(Stated exercise)
Quote the part of the data that opens with the line containing "The height of" and closes with the line containing "the top, inside", reproducing those lines word for word with both end lines included.
# start of Items
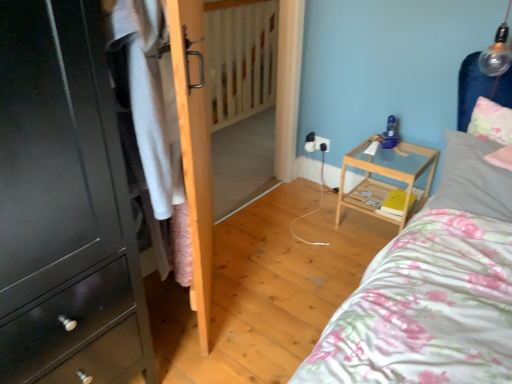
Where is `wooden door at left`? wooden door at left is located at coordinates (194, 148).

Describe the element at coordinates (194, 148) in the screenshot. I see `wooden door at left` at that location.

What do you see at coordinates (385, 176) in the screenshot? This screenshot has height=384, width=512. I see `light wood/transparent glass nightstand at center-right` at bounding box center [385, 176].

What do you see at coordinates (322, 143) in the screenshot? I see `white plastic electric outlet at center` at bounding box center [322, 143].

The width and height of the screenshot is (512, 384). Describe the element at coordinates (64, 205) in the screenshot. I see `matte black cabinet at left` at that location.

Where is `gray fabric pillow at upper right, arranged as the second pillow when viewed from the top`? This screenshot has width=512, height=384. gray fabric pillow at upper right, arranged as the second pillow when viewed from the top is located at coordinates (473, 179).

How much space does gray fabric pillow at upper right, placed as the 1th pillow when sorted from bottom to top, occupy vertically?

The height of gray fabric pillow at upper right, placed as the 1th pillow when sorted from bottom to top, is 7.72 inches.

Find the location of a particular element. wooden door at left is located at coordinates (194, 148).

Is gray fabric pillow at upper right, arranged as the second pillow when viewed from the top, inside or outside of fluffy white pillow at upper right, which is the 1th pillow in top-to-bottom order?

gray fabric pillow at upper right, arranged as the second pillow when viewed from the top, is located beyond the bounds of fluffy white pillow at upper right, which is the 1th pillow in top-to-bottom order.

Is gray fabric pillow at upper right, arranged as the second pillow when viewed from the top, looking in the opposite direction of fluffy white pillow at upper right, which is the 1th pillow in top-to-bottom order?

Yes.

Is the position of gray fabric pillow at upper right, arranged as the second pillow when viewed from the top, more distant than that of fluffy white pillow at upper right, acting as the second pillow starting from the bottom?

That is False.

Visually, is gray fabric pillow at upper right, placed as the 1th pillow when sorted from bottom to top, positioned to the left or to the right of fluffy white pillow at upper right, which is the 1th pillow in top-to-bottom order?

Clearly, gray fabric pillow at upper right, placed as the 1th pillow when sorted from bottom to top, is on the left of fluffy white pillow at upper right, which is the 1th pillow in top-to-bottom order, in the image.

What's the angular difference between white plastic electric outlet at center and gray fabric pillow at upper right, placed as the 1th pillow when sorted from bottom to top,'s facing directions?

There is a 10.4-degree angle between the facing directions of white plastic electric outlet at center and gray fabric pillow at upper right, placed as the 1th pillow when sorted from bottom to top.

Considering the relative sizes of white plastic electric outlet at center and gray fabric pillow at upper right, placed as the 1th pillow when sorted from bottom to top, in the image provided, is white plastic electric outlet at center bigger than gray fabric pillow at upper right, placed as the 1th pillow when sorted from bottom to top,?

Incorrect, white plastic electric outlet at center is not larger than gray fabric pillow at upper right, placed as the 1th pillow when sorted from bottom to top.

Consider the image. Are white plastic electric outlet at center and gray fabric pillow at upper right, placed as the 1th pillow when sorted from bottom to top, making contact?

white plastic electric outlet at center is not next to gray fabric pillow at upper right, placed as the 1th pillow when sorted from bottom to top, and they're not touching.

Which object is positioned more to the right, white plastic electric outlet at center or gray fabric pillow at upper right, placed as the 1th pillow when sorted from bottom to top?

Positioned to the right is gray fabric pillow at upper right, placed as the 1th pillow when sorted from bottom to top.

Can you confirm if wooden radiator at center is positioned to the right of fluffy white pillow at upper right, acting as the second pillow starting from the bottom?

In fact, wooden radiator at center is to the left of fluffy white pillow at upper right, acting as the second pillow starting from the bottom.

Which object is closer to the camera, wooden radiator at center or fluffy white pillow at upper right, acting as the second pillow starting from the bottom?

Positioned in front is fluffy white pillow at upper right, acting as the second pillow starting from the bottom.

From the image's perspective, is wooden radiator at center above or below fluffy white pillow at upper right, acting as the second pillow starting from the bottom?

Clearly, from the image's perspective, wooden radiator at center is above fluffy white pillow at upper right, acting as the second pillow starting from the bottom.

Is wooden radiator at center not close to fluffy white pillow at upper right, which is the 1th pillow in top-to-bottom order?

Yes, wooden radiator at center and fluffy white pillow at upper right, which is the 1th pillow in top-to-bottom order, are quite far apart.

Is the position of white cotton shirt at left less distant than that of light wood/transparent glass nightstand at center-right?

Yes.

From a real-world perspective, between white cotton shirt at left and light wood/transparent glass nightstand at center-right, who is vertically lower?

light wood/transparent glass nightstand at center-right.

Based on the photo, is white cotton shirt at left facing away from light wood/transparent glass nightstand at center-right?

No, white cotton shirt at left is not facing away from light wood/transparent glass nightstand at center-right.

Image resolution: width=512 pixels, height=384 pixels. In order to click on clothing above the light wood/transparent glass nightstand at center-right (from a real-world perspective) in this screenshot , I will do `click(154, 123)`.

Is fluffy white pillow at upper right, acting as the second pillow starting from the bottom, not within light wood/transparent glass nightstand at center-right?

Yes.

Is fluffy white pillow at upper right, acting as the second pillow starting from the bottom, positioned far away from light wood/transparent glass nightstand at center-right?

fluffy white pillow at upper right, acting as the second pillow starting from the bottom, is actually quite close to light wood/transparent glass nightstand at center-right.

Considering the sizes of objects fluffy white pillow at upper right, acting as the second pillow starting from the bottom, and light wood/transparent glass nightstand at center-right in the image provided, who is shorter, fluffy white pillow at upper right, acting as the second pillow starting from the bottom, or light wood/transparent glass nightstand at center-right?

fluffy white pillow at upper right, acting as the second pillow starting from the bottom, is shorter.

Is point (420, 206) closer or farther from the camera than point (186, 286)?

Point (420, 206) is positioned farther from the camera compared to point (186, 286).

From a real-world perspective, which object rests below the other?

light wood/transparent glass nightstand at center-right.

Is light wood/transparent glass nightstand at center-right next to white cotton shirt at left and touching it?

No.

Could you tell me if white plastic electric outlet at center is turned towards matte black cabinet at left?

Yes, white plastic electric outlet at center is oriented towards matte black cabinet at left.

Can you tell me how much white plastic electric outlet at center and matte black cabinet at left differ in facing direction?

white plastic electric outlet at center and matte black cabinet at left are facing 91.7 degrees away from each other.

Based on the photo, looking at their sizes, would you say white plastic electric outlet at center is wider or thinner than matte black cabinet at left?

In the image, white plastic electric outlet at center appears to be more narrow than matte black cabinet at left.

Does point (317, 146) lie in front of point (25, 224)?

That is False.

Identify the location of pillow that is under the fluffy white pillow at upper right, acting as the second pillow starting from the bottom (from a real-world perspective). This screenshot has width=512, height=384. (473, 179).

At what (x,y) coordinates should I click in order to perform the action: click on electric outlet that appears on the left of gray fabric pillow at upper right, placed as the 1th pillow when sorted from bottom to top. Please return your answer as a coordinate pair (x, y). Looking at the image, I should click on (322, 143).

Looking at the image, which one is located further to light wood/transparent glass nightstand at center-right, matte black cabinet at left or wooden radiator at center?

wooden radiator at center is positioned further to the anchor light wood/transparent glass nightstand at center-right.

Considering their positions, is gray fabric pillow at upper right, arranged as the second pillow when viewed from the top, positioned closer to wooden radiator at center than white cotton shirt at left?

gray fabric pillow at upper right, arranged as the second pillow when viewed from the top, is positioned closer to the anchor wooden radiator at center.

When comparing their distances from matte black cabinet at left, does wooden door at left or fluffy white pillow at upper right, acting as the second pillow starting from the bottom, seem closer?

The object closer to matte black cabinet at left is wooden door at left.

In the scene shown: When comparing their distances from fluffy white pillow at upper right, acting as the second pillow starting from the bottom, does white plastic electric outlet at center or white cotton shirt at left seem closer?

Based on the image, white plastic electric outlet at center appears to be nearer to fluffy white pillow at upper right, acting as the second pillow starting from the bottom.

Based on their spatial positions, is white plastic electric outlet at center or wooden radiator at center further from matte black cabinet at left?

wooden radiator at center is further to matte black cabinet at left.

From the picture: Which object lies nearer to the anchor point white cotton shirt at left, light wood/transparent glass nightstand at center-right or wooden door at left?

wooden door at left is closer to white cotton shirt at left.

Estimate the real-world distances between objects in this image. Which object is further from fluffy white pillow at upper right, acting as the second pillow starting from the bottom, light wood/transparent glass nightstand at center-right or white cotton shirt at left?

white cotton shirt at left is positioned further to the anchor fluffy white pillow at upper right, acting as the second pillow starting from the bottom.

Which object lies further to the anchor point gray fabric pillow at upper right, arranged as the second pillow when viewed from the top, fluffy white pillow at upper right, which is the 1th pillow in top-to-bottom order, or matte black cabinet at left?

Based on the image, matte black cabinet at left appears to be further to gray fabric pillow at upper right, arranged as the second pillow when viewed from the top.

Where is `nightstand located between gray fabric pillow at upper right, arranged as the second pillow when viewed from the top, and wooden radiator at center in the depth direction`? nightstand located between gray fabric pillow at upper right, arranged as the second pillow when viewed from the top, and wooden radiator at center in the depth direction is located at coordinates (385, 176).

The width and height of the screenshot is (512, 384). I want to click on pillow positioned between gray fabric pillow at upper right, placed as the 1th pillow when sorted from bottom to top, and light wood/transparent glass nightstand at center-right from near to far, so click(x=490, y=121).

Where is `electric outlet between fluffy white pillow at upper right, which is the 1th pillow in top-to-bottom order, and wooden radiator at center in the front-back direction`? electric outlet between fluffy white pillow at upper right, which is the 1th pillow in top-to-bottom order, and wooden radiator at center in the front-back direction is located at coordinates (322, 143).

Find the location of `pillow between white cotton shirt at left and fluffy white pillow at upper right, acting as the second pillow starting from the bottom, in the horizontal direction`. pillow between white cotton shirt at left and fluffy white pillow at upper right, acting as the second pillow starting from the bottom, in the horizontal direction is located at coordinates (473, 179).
# end of Items
# start of Items
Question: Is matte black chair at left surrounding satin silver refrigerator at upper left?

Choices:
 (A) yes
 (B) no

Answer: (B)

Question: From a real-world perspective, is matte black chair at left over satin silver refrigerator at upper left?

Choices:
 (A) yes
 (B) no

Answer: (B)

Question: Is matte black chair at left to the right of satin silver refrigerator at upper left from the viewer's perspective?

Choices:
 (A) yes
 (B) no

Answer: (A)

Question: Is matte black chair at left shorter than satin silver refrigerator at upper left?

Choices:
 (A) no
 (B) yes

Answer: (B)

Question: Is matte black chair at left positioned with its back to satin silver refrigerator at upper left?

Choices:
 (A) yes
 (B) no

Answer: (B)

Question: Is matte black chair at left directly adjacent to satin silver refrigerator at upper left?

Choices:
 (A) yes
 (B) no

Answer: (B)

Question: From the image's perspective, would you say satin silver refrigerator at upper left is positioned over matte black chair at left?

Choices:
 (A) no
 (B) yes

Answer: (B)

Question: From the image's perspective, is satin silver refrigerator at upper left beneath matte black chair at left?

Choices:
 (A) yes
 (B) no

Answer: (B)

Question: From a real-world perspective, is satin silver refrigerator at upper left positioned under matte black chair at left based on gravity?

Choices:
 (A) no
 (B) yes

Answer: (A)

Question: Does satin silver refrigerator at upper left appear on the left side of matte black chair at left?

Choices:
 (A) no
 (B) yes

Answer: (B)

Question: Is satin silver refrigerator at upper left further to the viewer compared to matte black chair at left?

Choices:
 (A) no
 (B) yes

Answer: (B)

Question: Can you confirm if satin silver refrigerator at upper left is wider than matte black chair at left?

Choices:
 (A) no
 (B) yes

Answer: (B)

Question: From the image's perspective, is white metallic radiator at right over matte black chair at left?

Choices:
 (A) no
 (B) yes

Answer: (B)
# end of Items
(Task result)
The height of gray fabric pillow at upper right, placed as the 1th pillow when sorted from bottom to top, is 7.72 inches.

Find the location of a particular element. wooden door at left is located at coordinates (194, 148).

Is gray fabric pillow at upper right, arranged as the second pillow when viewed from the top, inside or outside of fluffy white pillow at upper right, which is the 1th pillow in top-to-bottom order?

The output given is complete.